-- Begin DATA RECORDS --

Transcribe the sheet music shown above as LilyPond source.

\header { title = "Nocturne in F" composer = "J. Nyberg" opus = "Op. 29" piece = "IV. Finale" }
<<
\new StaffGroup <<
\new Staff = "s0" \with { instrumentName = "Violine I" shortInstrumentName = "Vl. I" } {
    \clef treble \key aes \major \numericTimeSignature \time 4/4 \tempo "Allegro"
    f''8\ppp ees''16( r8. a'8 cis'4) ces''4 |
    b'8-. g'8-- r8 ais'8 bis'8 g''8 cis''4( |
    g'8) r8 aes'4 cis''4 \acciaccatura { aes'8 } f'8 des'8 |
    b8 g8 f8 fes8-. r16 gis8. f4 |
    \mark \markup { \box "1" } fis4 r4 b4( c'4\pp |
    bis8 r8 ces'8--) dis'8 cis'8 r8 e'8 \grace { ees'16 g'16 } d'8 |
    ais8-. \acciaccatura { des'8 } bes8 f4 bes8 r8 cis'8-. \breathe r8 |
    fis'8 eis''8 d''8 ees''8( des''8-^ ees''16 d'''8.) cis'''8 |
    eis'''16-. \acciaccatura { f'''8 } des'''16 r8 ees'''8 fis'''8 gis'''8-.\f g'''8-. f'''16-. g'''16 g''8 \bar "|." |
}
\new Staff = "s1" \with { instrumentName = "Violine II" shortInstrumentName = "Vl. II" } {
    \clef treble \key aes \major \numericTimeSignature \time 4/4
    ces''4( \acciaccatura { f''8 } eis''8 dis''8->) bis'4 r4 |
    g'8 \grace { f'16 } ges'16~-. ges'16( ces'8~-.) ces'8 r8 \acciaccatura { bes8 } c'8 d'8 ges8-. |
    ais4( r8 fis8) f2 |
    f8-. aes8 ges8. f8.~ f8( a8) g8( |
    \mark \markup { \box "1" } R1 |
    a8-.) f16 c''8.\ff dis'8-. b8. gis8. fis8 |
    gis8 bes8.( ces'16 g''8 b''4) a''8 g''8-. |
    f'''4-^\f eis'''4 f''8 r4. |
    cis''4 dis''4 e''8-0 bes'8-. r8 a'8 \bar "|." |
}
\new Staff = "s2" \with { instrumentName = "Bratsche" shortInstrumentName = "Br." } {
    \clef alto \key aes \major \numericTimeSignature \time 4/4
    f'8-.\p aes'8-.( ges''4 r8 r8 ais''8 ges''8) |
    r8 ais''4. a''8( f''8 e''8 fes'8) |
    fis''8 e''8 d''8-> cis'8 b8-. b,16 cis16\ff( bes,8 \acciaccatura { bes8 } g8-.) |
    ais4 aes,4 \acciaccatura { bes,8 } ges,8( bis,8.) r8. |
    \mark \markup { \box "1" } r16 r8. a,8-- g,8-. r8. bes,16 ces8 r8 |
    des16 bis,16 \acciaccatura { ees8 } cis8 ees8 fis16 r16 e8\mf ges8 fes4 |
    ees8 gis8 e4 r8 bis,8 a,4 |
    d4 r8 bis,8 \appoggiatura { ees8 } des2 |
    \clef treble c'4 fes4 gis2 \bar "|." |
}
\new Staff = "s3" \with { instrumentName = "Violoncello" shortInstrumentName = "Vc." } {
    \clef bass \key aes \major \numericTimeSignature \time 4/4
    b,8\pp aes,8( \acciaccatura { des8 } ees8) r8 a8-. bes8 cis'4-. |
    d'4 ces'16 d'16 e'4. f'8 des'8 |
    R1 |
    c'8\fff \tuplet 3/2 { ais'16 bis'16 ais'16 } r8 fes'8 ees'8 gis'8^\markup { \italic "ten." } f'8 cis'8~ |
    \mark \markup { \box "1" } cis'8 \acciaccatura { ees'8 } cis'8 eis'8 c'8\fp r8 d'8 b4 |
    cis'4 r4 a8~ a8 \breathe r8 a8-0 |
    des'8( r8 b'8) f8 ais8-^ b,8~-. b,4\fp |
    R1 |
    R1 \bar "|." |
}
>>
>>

-- End DATA RECORDS --

List each line of the listing above that contains the string "instrumentName". Uppercase and lowercase must match.

◆ RESULT FOR THIS EXERCISE ◆
\new Staff = "s0" \with { instrumentName = "Violine I" shortInstrumentName = "Vl. I" } {
\new Staff = "s1" \with { instrumentName = "Violine II" shortInstrumentName = "Vl. II" } {
\new Staff = "s2" \with { instrumentName = "Bratsche" shortInstrumentName = "Br." } {
\new Staff = "s3" \with { instrumentName = "Violoncello" shortInstrumentName = "Vc." } {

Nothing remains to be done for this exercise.